[Object state change records]
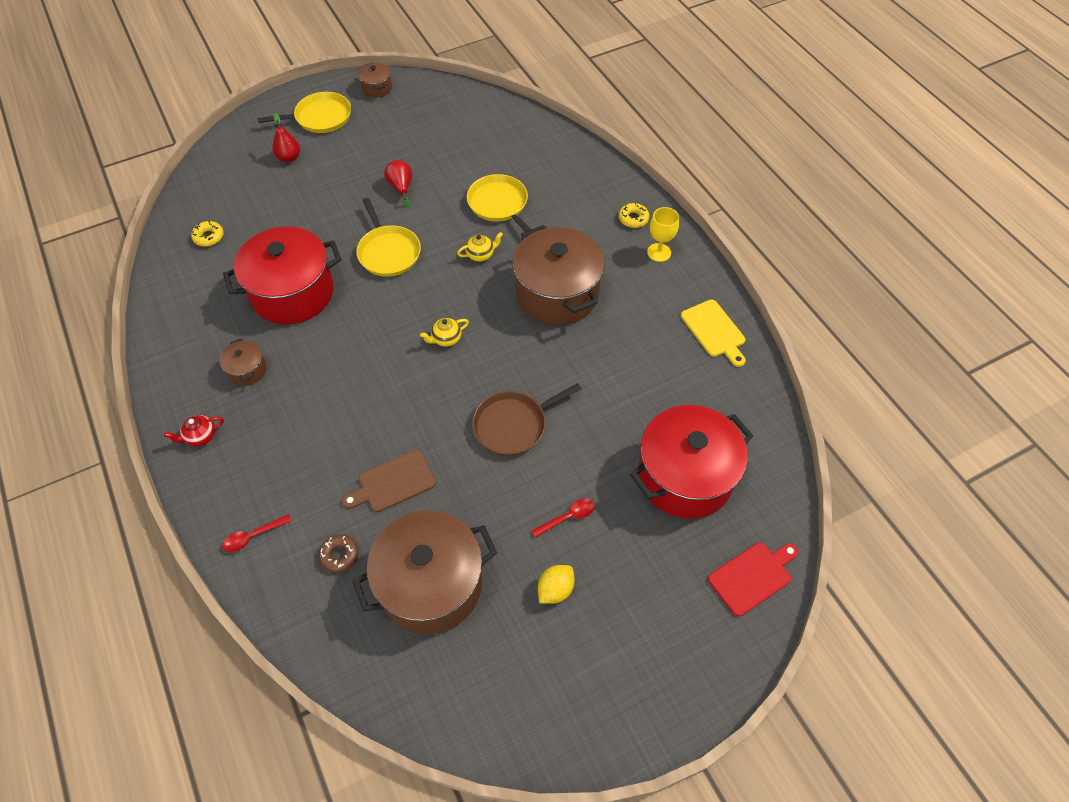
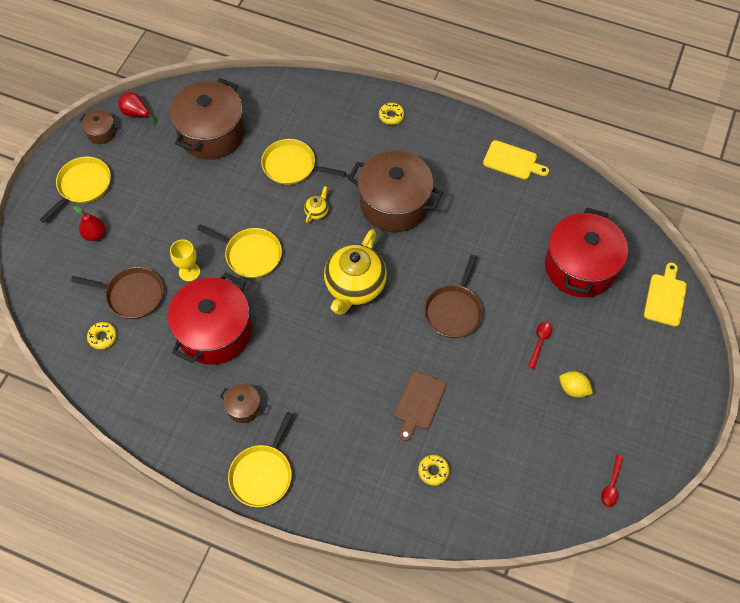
camera: 40 degrees left, 5 degrees up
(200, 437) = (262, 474): red teapot -> yellow pan
(253, 536) = (368, 504): red spoon -> red spoon (611, 485)
(264, 220) = (132, 295): none -> brown pan
(339, 555) = (433, 471): brown donut -> yellow donut
(401, 187) = (208, 200): red pear -> red pear (136, 113)
(431, 584) = (503, 443): brown pot -> brown pot (211, 134)
(446, 339) = (354, 287): yellow teapot -> yellow teapot, size x2.42
(555, 589) = (573, 389): yellow lemon -> yellow lemon turned 60 degrees counterclockwise
(659, 252) = (430, 129): yellow goblet -> yellow goblet (189, 272)
(752, 576) = (665, 297): red cutting board -> yellow cutting board

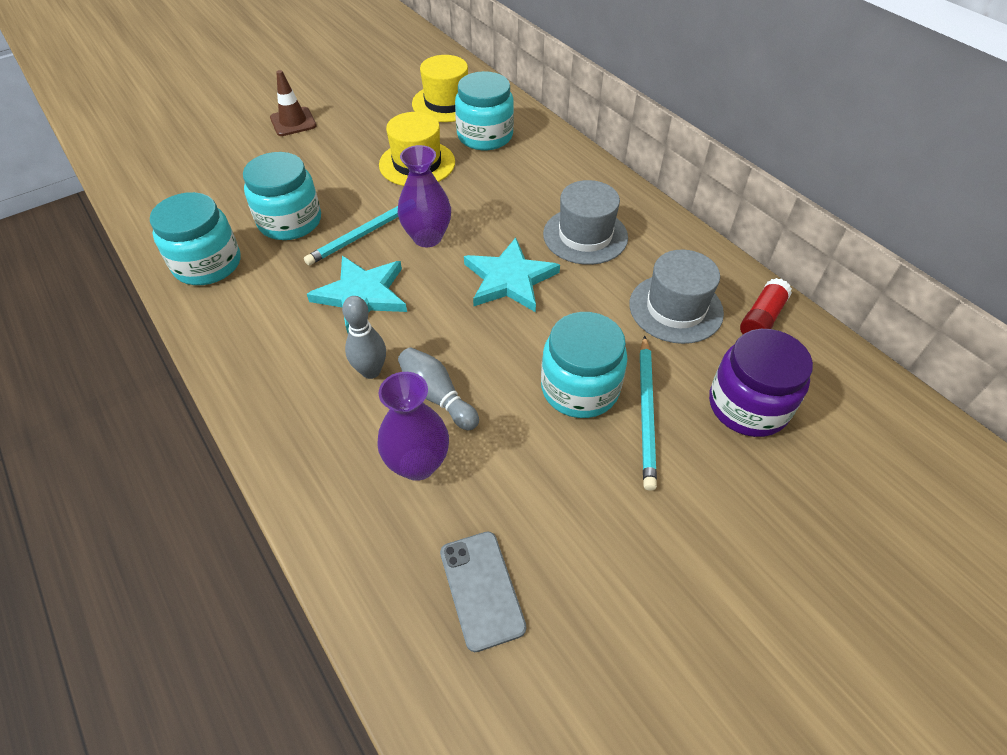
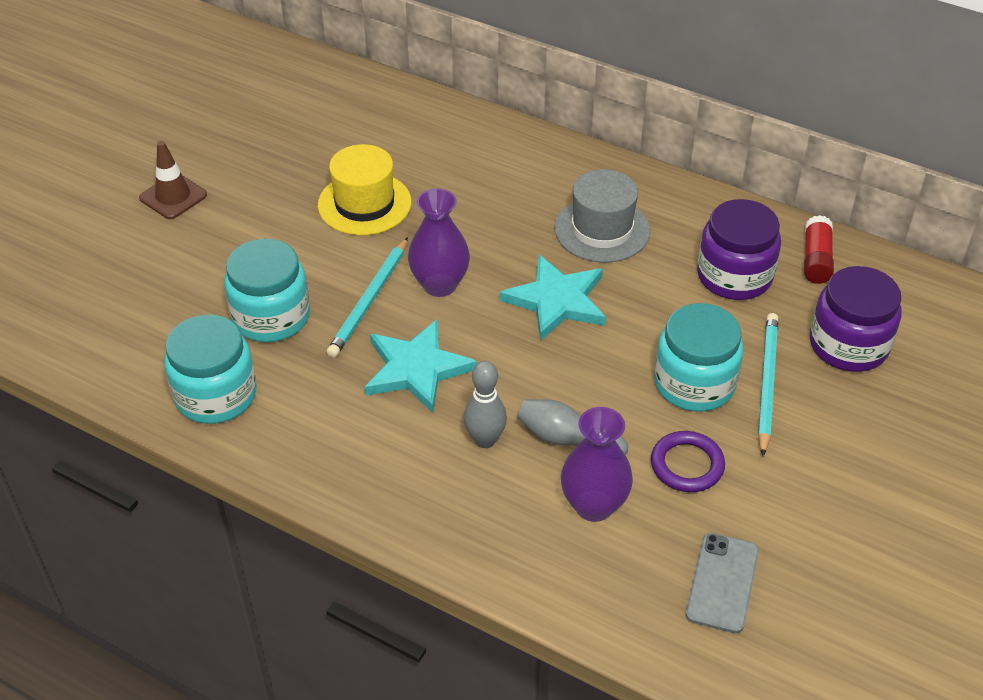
camera: 25 degrees left, 5 degrees down
(446, 103) = (343, 119): yellow hat -> none
(481, 589) = (722, 582): grey phone -> grey phone turned 60 degrees clockwise
(485, 136) = (418, 147): turquoise jar -> none
(524, 460) = (687, 465): none -> purple ring
(646, 413) = (766, 383): turquoise pencil -> turquoise pencil turned 150 degrees counterclockwise
(675, 308) = (734, 276): grey hat -> purple jar

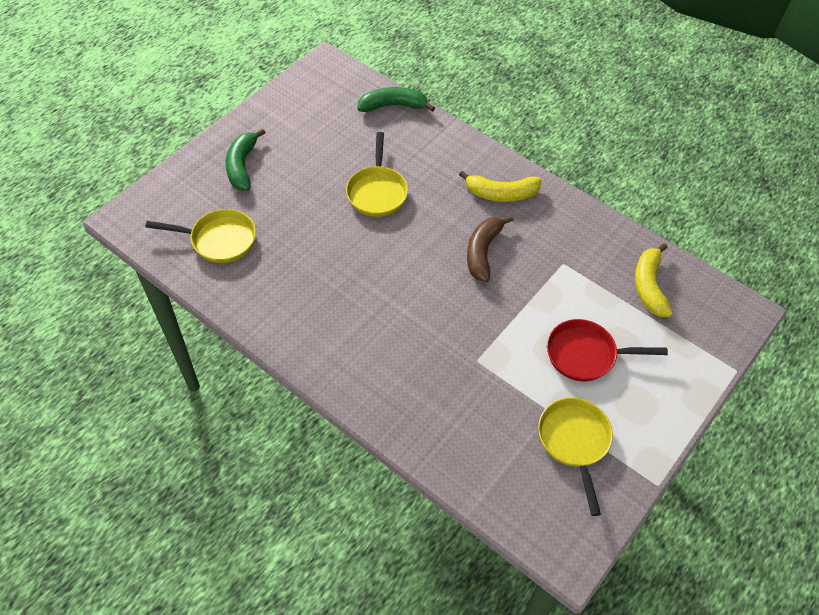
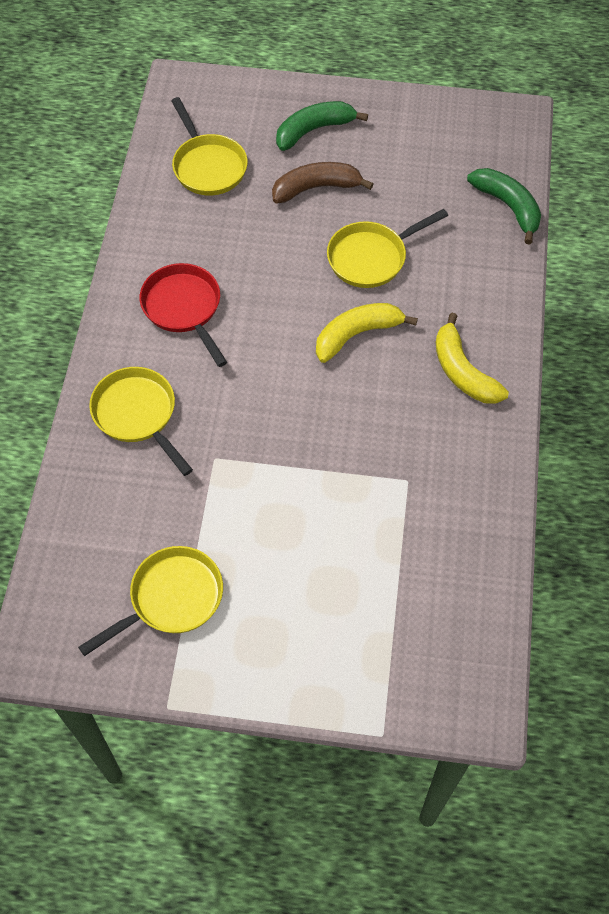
camera: 60 degrees right, 5 degrees up
(408, 390) = (138, 415): none -> yellow pan
(483, 252) = (363, 394): brown banana -> brown banana (316, 188)
(586, 355) = (293, 560): red pan -> red pan (184, 308)
(649, 286) = (441, 585): yellow banana -> yellow banana (357, 334)

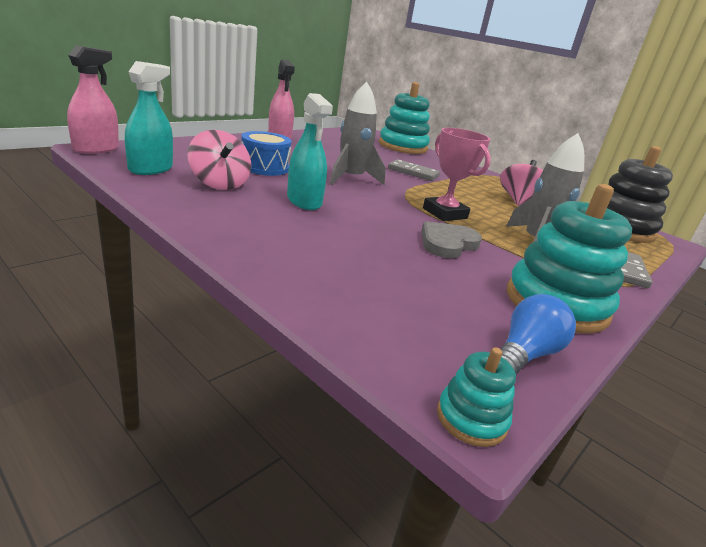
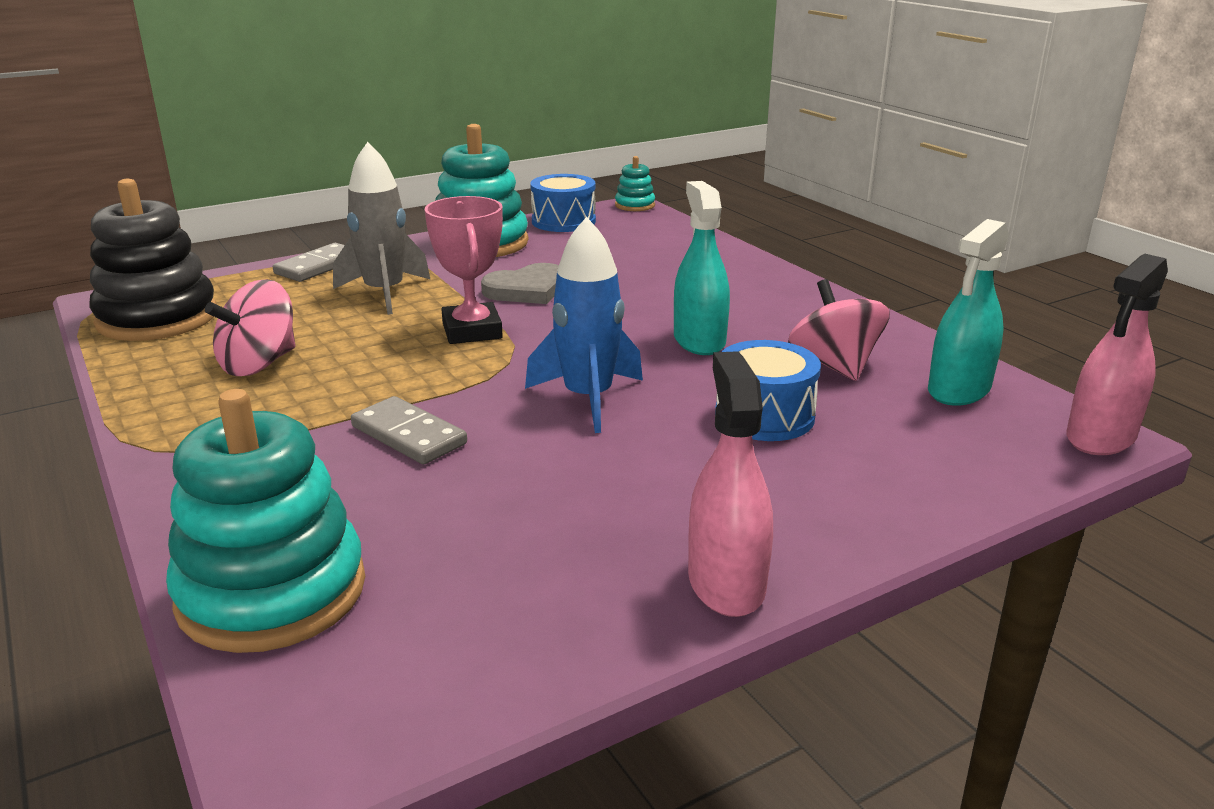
camera: 160 degrees left, 0 degrees up
(351, 179) = (588, 399): grey rocket -> blue rocket
(524, 355) = (563, 221): blue light bulb -> blue drum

### Assignment
Check the data for lines with "camera" and give only their number.

### Result of this exercise
4